**RECORDS FOR THIS EXERCISE**
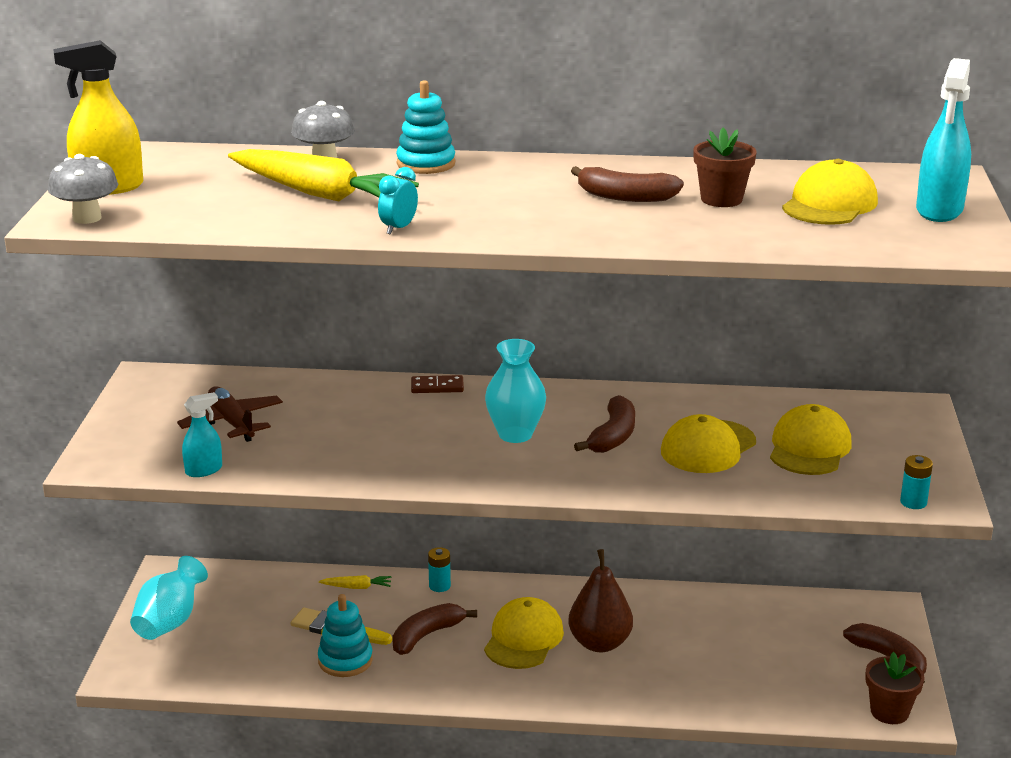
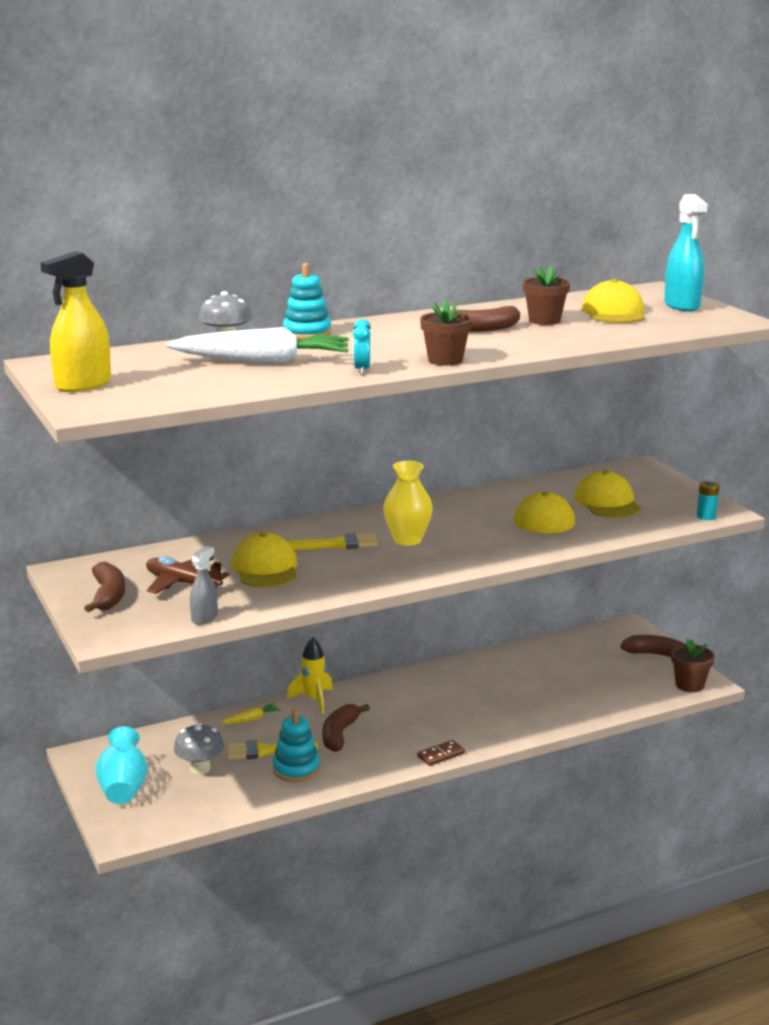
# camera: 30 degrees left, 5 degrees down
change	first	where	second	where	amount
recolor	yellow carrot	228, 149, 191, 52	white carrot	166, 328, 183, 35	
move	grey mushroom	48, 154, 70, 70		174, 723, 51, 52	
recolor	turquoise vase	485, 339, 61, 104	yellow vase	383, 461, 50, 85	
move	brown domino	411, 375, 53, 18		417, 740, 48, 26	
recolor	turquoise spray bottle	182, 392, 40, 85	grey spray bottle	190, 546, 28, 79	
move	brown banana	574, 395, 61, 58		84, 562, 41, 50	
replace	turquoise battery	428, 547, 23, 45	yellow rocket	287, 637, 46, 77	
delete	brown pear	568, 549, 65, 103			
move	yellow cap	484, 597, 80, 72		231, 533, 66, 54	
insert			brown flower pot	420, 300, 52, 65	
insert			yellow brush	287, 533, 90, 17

**WHAT TO WORK ON**
Taking the records as a whole, report how many of their lines include the word "grey". Nothing but the number is wanted.

**RESPONSE AREA**
2